**Assigned task**
Write the listing out again word for word, skipping each picture.

**Data records**
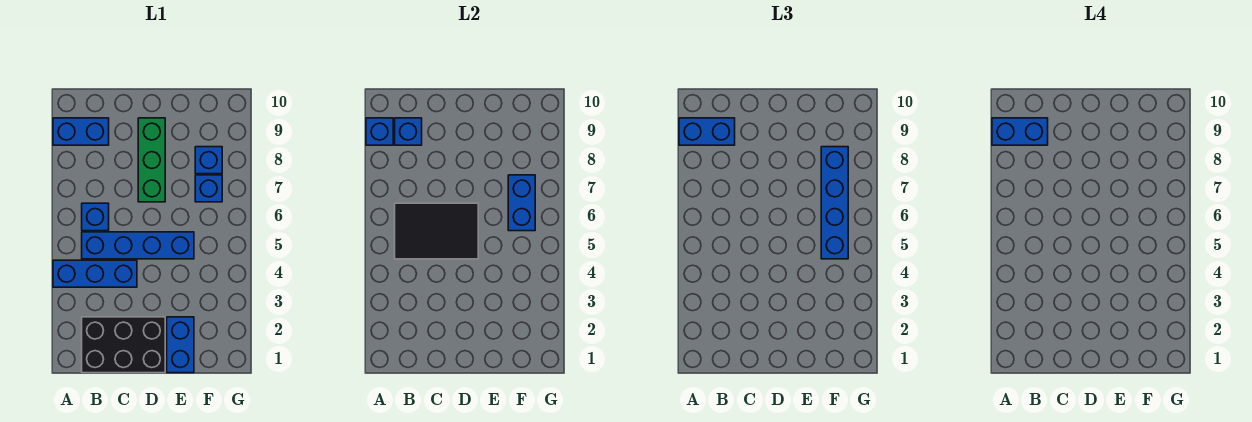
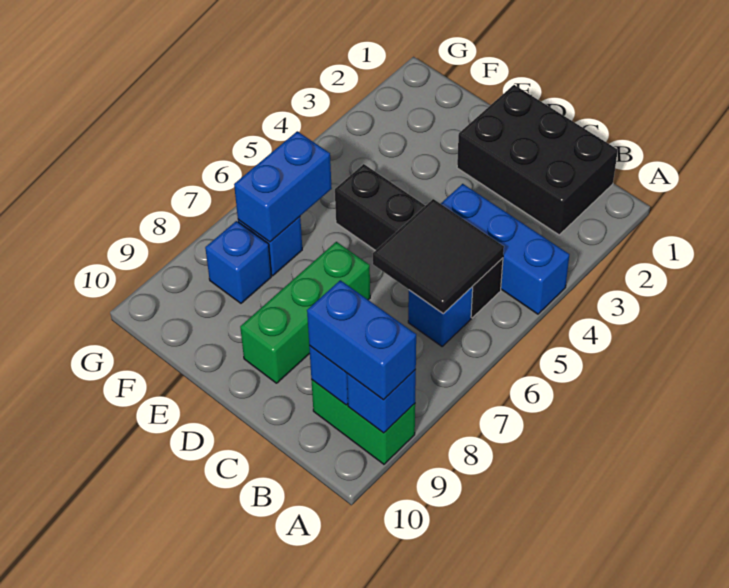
blue brick A9:B9 level 1 -> green brick A9:B9 level 1
blue brick A9:B9 level 4 -> none
blue brick B5:E5 level 1 -> black brick B5:E5 level 1
black tile B5:D6 level 2 -> black tile B5:C6 level 2
blue brick E1:E2 level 1 -> none
blue brick F5:F8 level 3 -> none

**Completed exercise**
blue brick A9:B9 level 1 -> green brick A9:B9 level 1
blue brick A9:B9 level 4 -> none
blue brick B5:E5 level 1 -> black brick B5:E5 level 1
black tile B5:D6 level 2 -> black tile B5:C6 level 2
blue brick E1:E2 level 1 -> none
blue brick F5:F8 level 3 -> none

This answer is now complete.